> [Input records]:
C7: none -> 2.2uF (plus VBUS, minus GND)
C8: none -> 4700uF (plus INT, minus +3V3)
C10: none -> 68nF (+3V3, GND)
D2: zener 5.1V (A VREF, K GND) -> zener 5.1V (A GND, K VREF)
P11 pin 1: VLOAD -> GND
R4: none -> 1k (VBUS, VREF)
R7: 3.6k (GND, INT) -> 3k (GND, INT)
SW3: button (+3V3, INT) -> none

> [Task description]:
Please return every line from the material above where the string "none" occurs.

> [Solution to this task]:
C7: none -> 2.2uF (plus VBUS, minus GND)
C8: none -> 4700uF (plus INT, minus +3V3)
C10: none -> 68nF (+3V3, GND)
R4: none -> 1k (VBUS, VREF)
SW3: button (+3V3, INT) -> none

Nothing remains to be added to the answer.